* **Activity**: Find how many lines of the entries contain the word "AUDIO", then report that figure alone.

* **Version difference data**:

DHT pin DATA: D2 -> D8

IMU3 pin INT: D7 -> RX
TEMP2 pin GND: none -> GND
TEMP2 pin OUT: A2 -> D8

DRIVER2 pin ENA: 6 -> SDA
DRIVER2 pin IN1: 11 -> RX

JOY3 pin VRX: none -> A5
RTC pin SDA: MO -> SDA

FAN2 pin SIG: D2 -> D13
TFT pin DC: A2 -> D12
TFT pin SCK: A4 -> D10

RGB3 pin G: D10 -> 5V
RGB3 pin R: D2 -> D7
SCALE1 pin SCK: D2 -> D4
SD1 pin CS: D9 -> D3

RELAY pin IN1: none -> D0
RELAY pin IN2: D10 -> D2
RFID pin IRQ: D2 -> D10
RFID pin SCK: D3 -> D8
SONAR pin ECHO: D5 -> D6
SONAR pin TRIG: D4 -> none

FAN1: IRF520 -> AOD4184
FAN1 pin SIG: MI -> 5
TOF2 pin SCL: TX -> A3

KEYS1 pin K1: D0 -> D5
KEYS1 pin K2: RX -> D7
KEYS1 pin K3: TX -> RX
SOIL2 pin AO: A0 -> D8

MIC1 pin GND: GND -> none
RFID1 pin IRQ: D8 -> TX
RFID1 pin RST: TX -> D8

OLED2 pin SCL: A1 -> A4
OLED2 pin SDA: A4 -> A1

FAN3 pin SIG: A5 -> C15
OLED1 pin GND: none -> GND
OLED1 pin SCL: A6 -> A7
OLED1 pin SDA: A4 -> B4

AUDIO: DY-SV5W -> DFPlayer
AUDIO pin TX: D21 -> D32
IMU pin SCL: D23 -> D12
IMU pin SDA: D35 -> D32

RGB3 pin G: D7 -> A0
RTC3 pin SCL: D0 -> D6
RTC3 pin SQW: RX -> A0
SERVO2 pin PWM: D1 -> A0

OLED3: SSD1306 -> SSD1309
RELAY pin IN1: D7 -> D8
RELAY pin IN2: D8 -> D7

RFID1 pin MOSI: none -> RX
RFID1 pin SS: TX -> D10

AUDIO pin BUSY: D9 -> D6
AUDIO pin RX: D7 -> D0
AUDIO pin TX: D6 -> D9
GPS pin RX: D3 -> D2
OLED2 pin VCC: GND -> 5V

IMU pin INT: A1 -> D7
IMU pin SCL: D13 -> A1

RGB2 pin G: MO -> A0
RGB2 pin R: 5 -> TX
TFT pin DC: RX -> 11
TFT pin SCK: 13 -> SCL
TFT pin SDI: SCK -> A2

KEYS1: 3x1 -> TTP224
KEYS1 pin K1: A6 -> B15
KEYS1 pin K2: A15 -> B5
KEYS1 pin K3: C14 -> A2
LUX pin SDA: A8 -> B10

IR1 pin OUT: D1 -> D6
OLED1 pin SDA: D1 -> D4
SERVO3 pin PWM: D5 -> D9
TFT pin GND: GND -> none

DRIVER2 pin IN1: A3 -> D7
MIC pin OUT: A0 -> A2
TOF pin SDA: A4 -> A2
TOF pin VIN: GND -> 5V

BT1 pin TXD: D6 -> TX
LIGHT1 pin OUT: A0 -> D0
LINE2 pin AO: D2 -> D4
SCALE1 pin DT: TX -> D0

* **Solution for this problem**: 5